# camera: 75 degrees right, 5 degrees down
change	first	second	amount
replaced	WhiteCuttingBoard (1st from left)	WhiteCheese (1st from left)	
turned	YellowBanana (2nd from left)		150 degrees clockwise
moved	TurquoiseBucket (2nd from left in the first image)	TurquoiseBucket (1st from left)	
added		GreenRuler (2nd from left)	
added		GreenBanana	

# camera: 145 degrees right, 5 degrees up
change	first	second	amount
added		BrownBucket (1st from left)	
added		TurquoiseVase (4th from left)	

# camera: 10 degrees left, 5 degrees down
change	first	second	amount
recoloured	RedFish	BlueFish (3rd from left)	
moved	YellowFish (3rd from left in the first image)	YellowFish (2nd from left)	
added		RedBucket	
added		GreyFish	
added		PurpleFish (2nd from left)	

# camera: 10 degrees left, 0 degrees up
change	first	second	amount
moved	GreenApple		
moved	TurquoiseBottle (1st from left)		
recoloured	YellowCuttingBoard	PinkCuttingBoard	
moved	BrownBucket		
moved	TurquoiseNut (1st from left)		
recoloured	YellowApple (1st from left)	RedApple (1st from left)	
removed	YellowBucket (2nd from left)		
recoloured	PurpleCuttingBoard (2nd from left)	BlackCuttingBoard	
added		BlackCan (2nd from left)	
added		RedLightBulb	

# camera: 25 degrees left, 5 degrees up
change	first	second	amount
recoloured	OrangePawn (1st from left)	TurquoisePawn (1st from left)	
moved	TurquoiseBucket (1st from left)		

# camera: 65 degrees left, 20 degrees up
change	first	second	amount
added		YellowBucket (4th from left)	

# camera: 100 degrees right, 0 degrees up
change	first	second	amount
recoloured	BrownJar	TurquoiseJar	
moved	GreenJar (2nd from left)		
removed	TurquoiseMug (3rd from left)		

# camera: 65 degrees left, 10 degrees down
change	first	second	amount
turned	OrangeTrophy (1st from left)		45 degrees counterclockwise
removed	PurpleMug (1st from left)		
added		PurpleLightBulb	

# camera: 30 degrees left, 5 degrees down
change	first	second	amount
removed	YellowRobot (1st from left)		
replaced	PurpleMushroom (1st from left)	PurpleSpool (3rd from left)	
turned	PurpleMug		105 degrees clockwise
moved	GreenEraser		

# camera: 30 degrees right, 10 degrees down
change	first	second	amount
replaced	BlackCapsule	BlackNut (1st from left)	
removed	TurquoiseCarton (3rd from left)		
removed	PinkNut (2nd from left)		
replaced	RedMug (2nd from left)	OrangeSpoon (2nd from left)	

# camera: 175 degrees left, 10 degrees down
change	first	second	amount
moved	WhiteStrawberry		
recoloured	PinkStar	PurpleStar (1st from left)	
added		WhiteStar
+-------+
Please reproduce the records above in their entirety, exactly as given.

# camera: 75 degrees right, 5 degrees down
change	first	second	amount
replaced	WhiteCuttingBoard (1st from left)	WhiteCheese (1st from left)	
turned	YellowBanana (2nd from left)		150 degrees clockwise
moved	TurquoiseBucket (2nd from left in the first image)	TurquoiseBucket (1st from left)	
added		GreenRuler (2nd from left)	
added		GreenBanana	

# camera: 145 degrees right, 5 degrees up
change	first	second	amount
added		BrownBucket (1st from left)	
added		TurquoiseVase (4th from left)	

# camera: 10 degrees left, 5 degrees down
change	first	second	amount
recoloured	RedFish	BlueFish (3rd from left)	
moved	YellowFish (3rd from left in the first image)	YellowFish (2nd from left)	
added		RedBucket	
added		GreyFish	
added		PurpleFish (2nd from left)	

# camera: 10 degrees left, 0 degrees up
change	first	second	amount
moved	GreenApple		
moved	TurquoiseBottle (1st from left)		
recoloured	YellowCuttingBoard	PinkCuttingBoard	
moved	BrownBucket		
moved	TurquoiseNut (1st from left)		
recoloured	YellowApple (1st from left)	RedApple (1st from left)	
removed	YellowBucket (2nd from left)		
recoloured	PurpleCuttingBoard (2nd from left)	BlackCuttingBoard	
added		BlackCan (2nd from left)	
added		RedLightBulb	

# camera: 25 degrees left, 5 degrees up
change	first	second	amount
recoloured	OrangePawn (1st from left)	TurquoisePawn (1st from left)	
moved	TurquoiseBucket (1st from left)		

# camera: 65 degrees left, 20 degrees up
change	first	second	amount
added		YellowBucket (4th from left)	

# camera: 100 degrees right, 0 degrees up
change	first	second	amount
recoloured	BrownJar	TurquoiseJar	
moved	GreenJar (2nd from left)		
removed	TurquoiseMug (3rd from left)		

# camera: 65 degrees left, 10 degrees down
change	first	second	amount
turned	OrangeTrophy (1st from left)		45 degrees counterclockwise
removed	PurpleMug (1st from left)		
added		PurpleLightBulb	

# camera: 30 degrees left, 5 degrees down
change	first	second	amount
removed	YellowRobot (1st from left)		
replaced	PurpleMushroom (1st from left)	PurpleSpool (3rd from left)	
turned	PurpleMug		105 degrees clockwise
moved	GreenEraser		

# camera: 30 degrees right, 10 degrees down
change	first	second	amount
replaced	BlackCapsule	BlackNut (1st from left)	
removed	TurquoiseCarton (3rd from left)		
removed	PinkNut (2nd from left)		
replaced	RedMug (2nd from left)	OrangeSpoon (2nd from left)	

# camera: 175 degrees left, 10 degrees down
change	first	second	amount
moved	WhiteStrawberry		
recoloured	PinkStar	PurpleStar (1st from left)	
added		WhiteStar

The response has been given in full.